(Beginning of INFORMATION SHOWN)

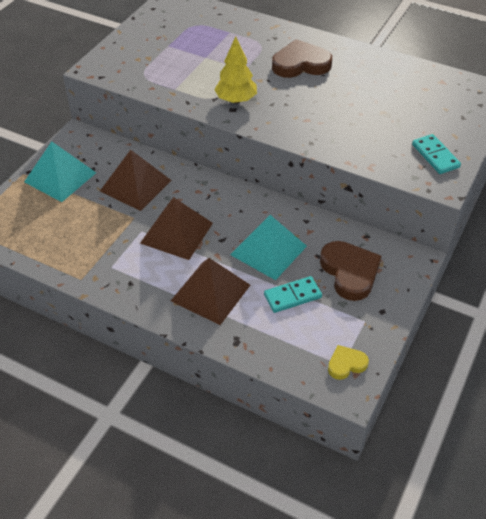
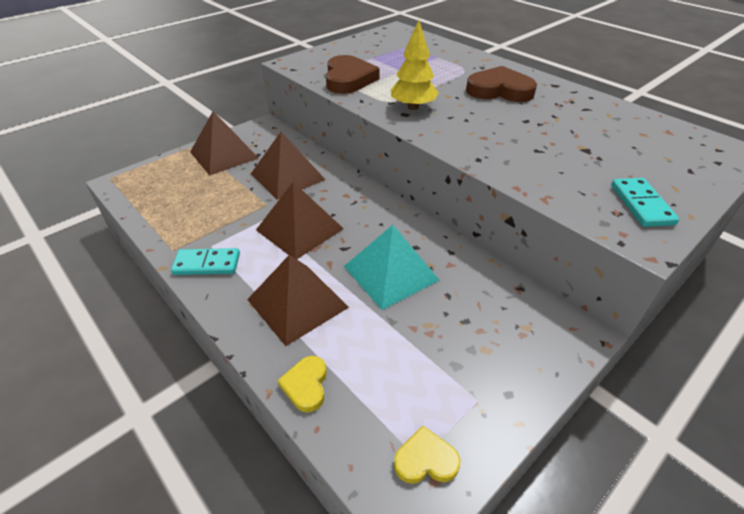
camera: 20 degrees right, 5 degrees down
(60, 177) = (224, 155): turquoise pyramid -> brown pyramid
(249, 345) = (306, 385): none -> yellow heart
(292, 296) = (394, 336): turquoise domino -> turquoise domino (207, 264)
(350, 272) = (481, 327): brown heart -> brown heart (348, 79)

(End of INFORMATION SHOWN)

* **WHAT IS REQUIRED**
Exactly as they appear above, write out all the entries, but not the images.

* **SOLVED EXERCISE**
camera: 20 degrees right, 5 degrees down
(60, 177) = (224, 155): turquoise pyramid -> brown pyramid
(249, 345) = (306, 385): none -> yellow heart
(292, 296) = (394, 336): turquoise domino -> turquoise domino (207, 264)
(350, 272) = (481, 327): brown heart -> brown heart (348, 79)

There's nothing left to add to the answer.